| Data for processing |
*** Begin section ***
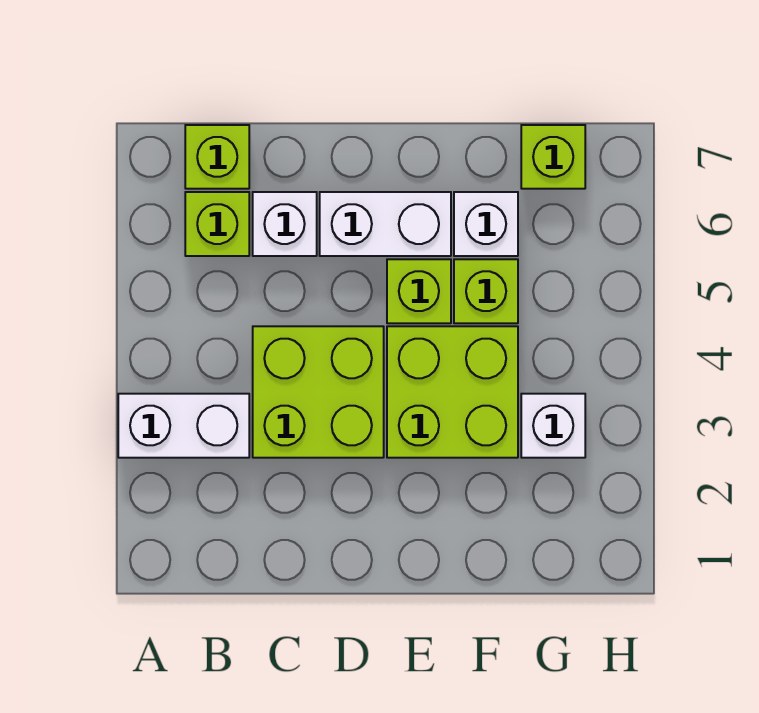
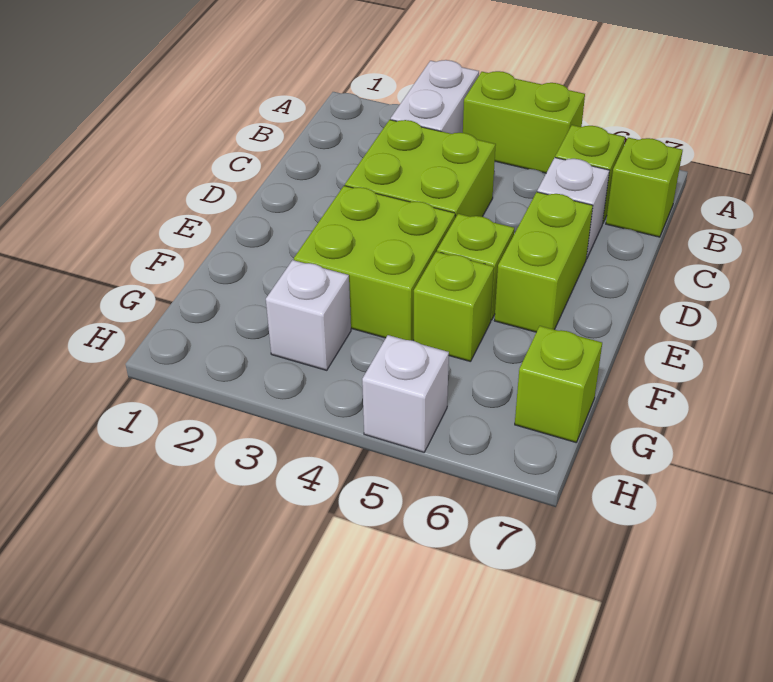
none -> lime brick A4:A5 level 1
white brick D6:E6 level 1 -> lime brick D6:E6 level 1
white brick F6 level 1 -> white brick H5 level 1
*** End section ***
*** Begin section ***
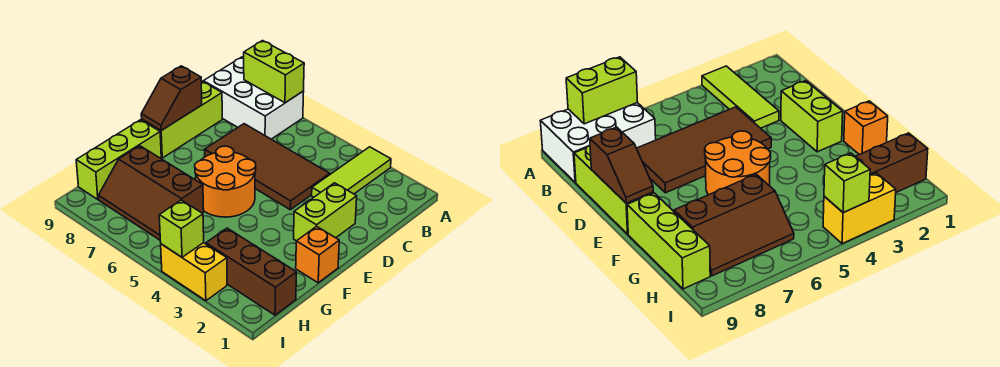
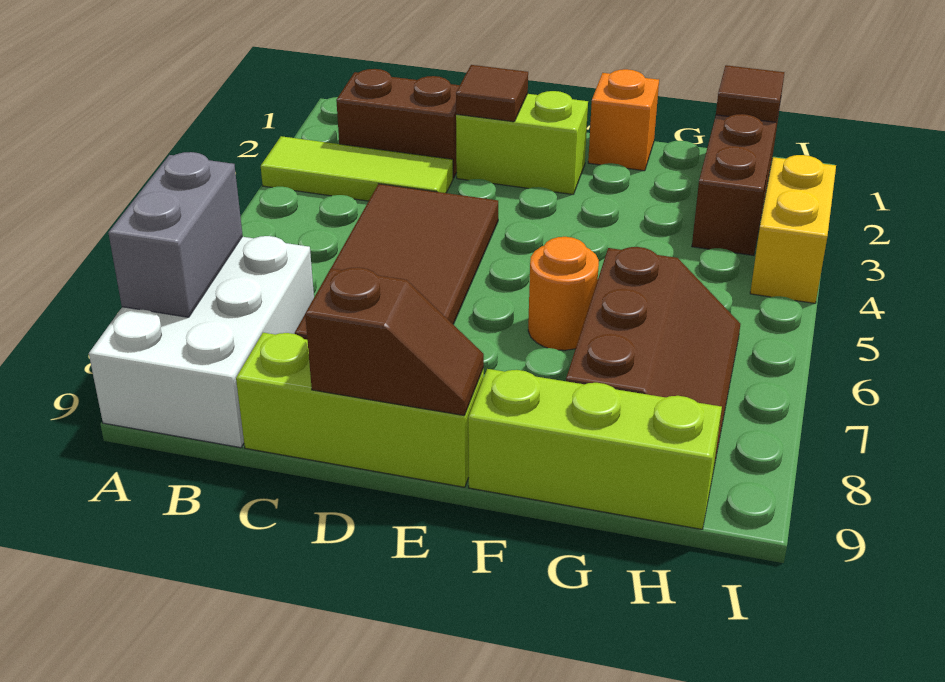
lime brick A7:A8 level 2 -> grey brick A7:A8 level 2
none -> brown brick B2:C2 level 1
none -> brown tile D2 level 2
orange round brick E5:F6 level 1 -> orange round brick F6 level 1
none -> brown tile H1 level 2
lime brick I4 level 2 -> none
*** End section ***
*** Begin section ***
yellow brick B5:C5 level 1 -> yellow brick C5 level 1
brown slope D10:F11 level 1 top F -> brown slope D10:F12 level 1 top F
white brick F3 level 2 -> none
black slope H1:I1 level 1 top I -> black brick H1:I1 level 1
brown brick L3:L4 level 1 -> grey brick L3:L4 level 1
*** End section ***
| What to work on |
Using the entries above, give back exactly the line containing "brown slope D10:F11", the line containing "brown brick L3:L4", and every line between them, and nothing else.

| Exercise output |
brown slope D10:F11 level 1 top F -> brown slope D10:F12 level 1 top F
white brick F3 level 2 -> none
black slope H1:I1 level 1 top I -> black brick H1:I1 level 1
brown brick L3:L4 level 1 -> grey brick L3:L4 level 1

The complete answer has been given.